[Before-and-after object lists]
╭──
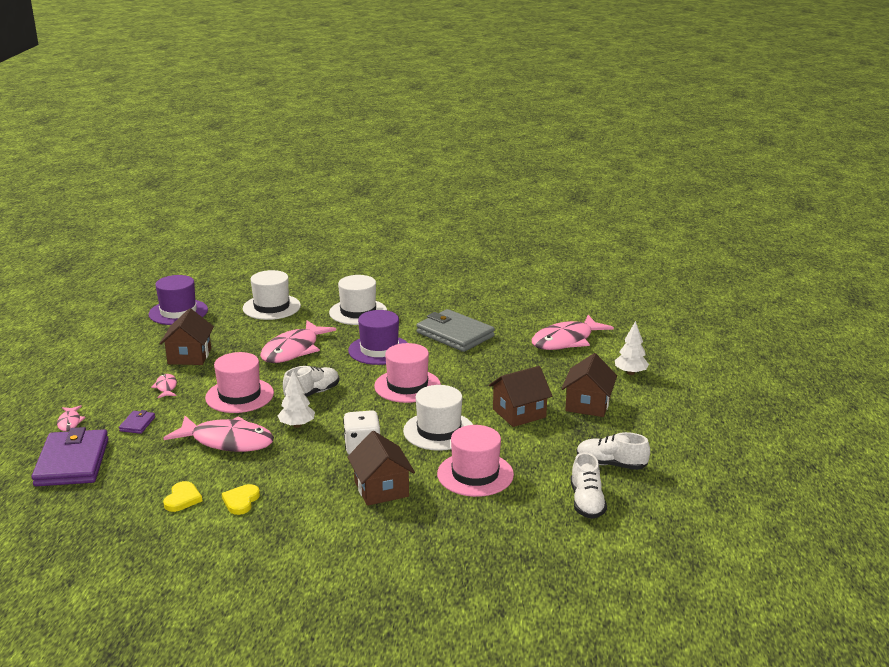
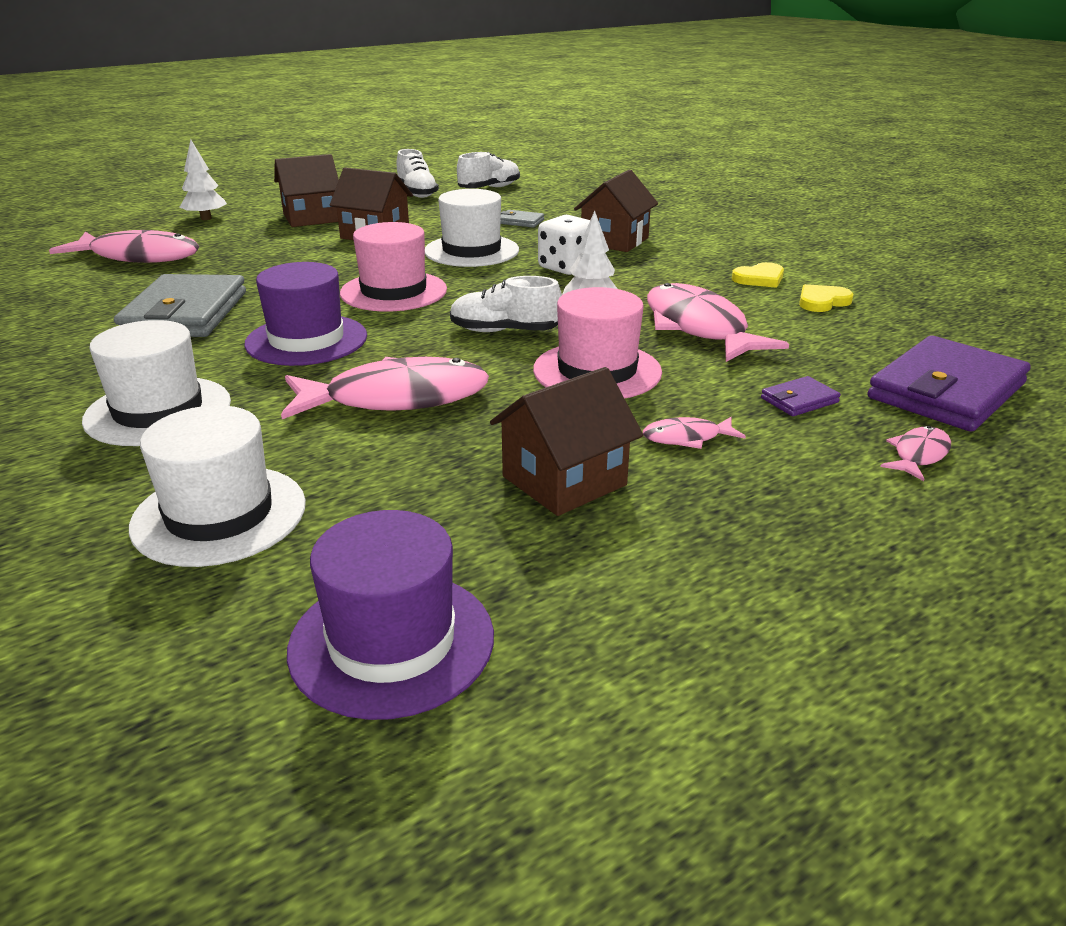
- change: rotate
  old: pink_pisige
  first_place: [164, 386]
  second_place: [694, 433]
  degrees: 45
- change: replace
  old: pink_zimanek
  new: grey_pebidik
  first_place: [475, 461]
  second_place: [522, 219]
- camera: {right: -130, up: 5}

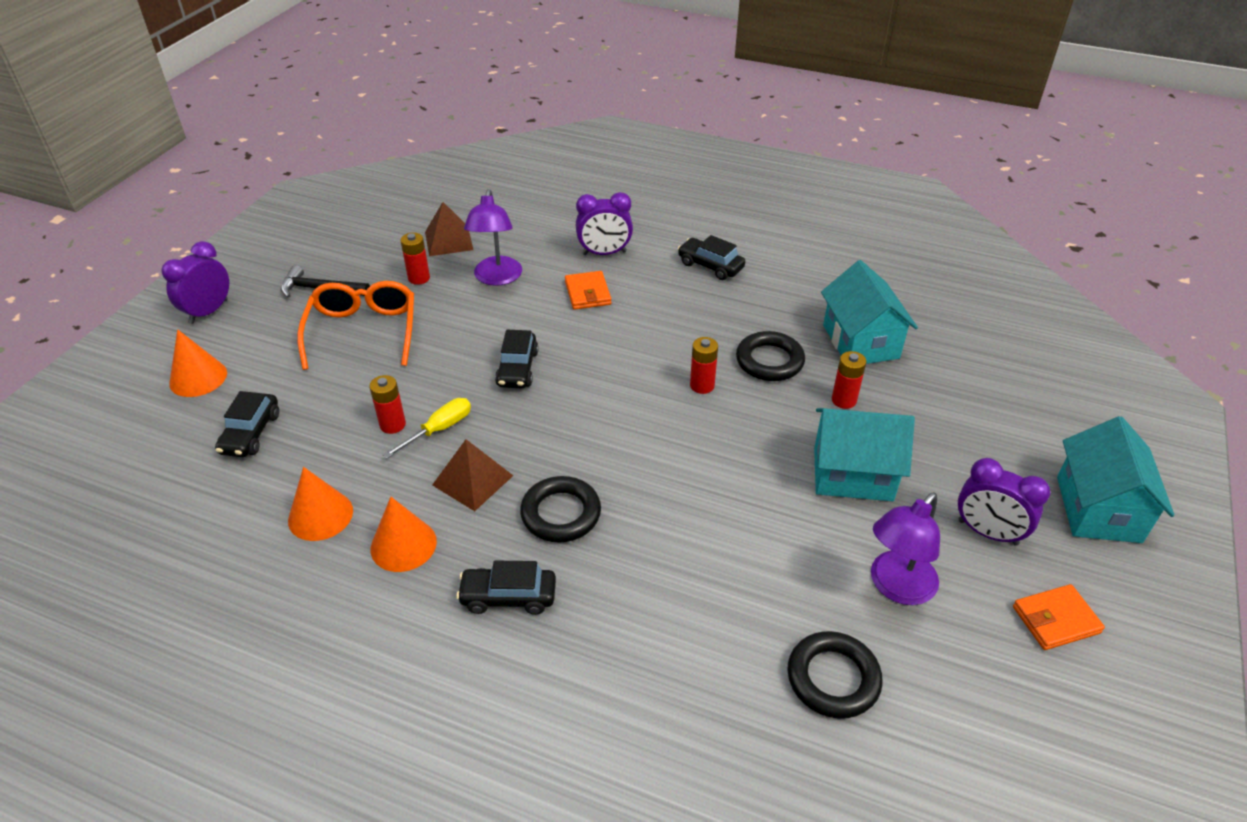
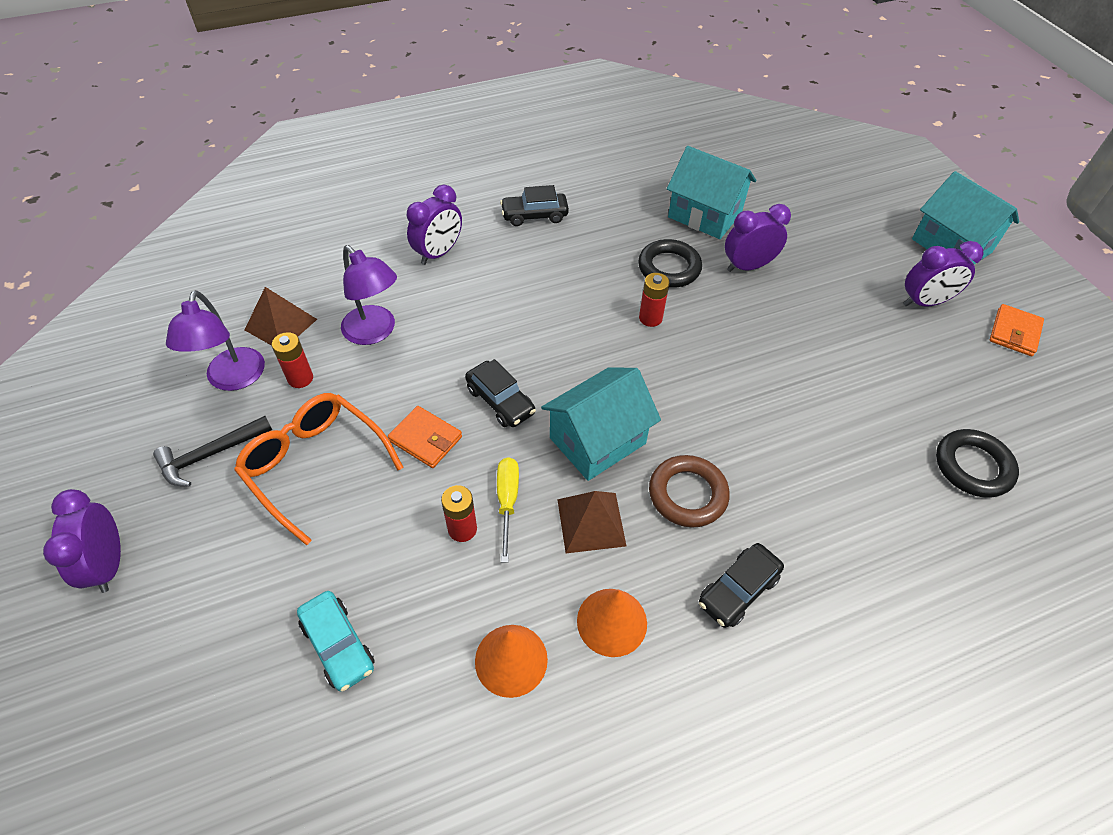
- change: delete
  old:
╰──
╭──
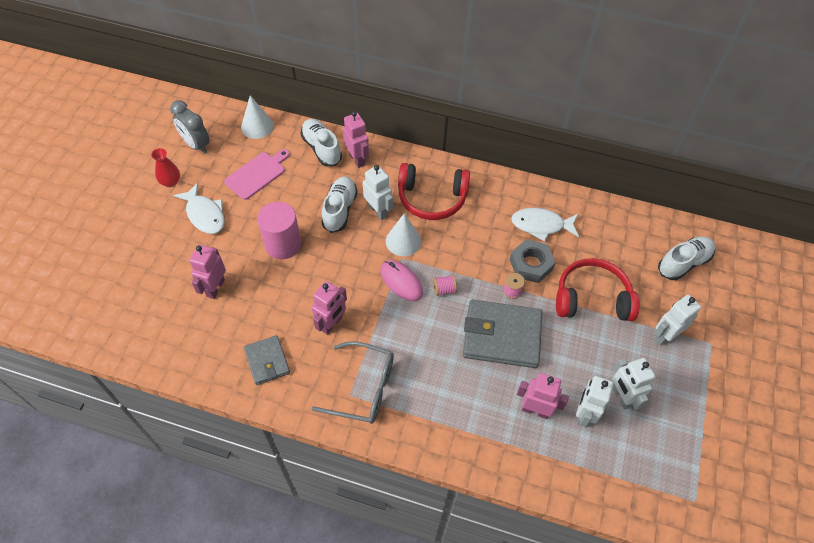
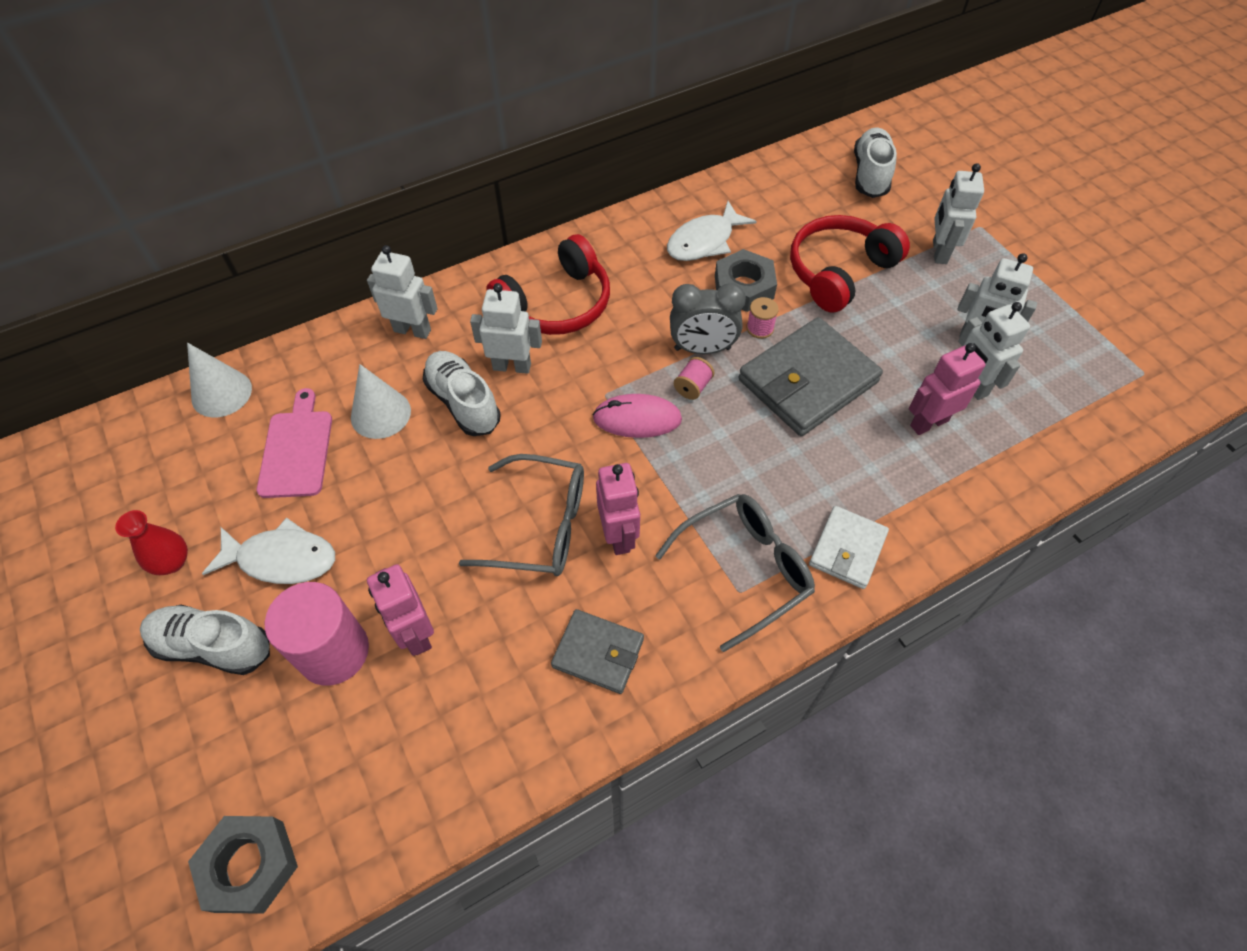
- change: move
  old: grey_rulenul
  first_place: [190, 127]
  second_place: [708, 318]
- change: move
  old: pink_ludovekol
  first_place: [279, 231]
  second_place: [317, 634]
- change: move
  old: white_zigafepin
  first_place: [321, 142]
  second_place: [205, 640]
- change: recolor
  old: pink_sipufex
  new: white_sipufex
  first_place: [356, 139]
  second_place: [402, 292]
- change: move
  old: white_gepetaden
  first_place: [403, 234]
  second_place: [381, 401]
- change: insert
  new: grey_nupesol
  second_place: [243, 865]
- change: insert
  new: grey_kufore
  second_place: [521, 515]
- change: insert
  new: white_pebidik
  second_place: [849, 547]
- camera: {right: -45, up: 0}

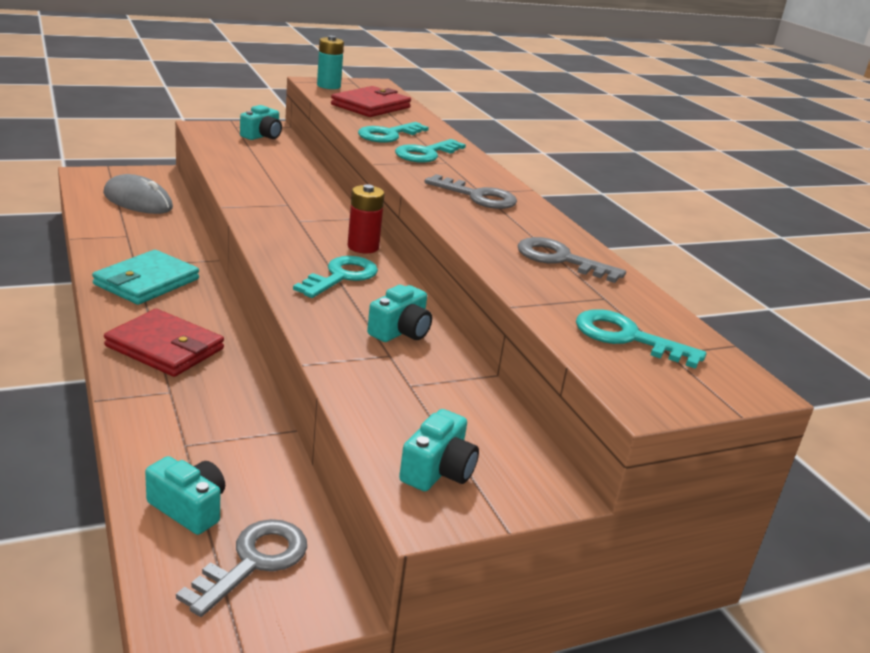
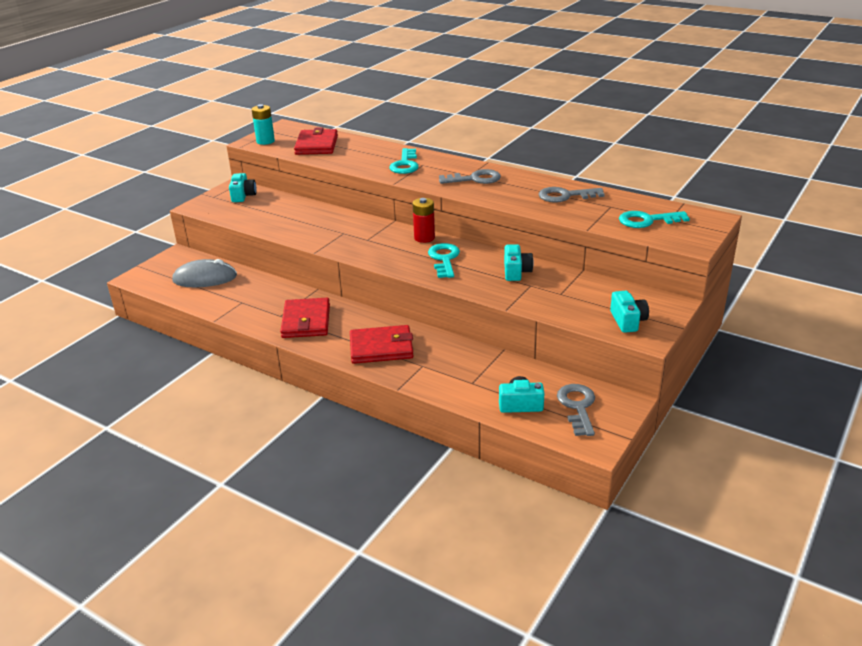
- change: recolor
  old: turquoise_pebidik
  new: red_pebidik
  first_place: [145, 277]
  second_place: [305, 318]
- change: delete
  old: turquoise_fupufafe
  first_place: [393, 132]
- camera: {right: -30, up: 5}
╰──
### BRIEF
Take the lines above from the one containing "old: pink_pisige" to the one containing "second_place: [522, 219]" and retype them exactly, both ends included, with nothing added.

### ANSWER TO THIS EXERCISE
  old: pink_pisige
  first_place: [164, 386]
  second_place: [694, 433]
  degrees: 45
- change: replace
  old: pink_zimanek
  new: grey_pebidik
  first_place: [475, 461]
  second_place: [522, 219]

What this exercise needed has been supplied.